What to work on: Start at the line with "- recoloured: rose-pink" in the records below, stop at the line with "- removed: brown tin 393 116", and return every line in that span exactly, the two end lines included.

Input data:

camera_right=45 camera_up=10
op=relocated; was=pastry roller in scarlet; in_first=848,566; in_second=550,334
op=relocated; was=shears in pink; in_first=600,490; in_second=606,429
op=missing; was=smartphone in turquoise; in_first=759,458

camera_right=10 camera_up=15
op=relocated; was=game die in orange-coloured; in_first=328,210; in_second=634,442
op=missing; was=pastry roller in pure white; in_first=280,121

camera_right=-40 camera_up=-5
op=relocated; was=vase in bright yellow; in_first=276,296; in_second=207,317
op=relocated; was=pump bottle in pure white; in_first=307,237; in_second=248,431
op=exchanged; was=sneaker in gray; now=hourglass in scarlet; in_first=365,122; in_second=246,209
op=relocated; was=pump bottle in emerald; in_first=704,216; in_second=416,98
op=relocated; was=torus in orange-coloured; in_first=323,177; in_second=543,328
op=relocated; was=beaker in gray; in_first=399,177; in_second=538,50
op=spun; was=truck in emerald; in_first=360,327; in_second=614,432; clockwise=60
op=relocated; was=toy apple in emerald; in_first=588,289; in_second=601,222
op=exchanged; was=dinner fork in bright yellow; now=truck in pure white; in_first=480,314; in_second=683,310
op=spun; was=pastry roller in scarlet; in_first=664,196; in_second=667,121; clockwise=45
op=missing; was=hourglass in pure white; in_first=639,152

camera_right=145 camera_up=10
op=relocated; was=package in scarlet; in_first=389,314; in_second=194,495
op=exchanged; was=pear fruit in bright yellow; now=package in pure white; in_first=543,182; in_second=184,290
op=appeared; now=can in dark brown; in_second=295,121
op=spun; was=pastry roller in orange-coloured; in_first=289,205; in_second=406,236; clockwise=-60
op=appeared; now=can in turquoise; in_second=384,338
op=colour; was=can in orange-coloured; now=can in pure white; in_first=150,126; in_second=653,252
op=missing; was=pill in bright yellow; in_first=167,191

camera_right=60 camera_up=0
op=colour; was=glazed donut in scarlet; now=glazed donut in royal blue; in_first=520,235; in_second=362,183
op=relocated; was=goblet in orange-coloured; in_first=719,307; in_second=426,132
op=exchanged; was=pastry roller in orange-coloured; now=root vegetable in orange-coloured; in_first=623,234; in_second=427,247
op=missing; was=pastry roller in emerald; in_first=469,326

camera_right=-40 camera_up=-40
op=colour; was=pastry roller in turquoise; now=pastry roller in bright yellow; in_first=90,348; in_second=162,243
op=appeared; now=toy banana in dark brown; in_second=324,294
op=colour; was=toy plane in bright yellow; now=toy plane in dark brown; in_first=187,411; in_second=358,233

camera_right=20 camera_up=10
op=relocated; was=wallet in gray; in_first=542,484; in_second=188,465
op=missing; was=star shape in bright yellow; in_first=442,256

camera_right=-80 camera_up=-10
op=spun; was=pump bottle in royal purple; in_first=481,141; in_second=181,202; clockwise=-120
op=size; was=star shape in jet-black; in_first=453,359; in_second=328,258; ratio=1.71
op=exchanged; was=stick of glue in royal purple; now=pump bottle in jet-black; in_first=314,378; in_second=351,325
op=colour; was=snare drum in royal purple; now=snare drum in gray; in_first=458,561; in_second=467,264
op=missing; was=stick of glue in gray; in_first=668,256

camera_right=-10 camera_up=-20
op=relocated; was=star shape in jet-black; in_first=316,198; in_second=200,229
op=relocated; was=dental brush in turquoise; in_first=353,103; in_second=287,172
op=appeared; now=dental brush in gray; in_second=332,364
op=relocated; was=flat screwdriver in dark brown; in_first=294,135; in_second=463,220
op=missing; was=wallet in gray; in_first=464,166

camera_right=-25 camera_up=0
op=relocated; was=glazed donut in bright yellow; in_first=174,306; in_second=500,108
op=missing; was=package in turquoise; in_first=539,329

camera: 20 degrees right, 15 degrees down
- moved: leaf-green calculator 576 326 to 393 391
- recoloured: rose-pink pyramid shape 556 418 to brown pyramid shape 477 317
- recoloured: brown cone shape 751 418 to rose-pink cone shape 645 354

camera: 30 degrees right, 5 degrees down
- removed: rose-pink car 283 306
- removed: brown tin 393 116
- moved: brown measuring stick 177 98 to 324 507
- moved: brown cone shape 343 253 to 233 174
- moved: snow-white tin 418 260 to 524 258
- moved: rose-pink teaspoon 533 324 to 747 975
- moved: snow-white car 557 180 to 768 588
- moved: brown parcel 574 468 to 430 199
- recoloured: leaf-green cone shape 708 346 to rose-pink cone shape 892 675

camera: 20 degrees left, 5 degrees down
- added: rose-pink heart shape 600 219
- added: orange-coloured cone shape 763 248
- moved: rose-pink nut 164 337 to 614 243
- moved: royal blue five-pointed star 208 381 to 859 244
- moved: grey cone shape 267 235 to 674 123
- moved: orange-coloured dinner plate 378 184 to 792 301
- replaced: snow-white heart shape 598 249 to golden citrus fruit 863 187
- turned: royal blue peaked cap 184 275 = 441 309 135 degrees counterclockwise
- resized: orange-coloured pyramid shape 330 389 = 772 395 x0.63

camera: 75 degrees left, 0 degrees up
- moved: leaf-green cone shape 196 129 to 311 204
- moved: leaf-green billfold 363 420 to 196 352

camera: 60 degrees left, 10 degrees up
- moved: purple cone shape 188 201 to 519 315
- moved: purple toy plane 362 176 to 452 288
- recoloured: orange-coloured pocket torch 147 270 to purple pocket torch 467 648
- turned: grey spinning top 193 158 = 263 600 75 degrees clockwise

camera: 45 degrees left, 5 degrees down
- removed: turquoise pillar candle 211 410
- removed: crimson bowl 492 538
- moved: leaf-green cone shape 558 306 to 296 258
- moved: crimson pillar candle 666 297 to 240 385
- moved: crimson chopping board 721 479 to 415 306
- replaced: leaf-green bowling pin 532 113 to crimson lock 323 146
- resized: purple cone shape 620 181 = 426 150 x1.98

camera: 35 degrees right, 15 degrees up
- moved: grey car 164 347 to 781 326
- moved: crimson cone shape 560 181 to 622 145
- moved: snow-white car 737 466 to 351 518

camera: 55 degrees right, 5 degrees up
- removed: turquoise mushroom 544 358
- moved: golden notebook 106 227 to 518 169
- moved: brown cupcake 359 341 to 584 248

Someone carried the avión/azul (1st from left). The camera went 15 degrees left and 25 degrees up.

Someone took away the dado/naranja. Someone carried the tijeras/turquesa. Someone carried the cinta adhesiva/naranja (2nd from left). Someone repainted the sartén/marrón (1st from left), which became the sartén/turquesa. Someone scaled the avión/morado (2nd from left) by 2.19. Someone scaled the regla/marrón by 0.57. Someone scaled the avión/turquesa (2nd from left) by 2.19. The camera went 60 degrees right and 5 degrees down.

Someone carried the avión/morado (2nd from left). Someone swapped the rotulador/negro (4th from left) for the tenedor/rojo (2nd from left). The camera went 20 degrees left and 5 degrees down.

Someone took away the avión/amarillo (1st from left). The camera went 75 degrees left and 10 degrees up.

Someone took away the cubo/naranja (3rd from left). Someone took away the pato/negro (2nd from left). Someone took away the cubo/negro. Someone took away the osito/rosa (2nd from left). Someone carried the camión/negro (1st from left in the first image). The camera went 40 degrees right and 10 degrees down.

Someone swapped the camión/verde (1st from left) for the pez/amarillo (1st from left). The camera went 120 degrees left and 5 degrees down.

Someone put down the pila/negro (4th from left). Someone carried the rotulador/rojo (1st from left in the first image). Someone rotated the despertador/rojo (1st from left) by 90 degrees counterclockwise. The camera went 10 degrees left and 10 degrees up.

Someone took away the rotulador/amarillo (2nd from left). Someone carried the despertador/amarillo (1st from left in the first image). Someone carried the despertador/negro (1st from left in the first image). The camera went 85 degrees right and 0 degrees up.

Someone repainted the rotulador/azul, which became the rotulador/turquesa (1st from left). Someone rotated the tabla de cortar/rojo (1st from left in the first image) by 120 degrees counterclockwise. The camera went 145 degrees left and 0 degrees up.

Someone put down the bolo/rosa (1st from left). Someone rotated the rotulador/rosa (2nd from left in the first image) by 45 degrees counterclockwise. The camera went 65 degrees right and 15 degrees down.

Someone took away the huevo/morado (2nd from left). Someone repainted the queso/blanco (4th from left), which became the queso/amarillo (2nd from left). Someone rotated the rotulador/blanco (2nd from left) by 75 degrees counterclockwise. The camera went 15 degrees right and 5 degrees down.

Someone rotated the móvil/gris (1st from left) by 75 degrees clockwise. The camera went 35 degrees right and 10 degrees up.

Answer to the problem:
- recoloured: rose-pink pyramid shape 556 418 to brown pyramid shape 477 317
- recoloured: brown cone shape 751 418 to rose-pink cone shape 645 354

camera: 30 degrees right, 5 degrees down
- removed: rose-pink car 283 306
- removed: brown tin 393 116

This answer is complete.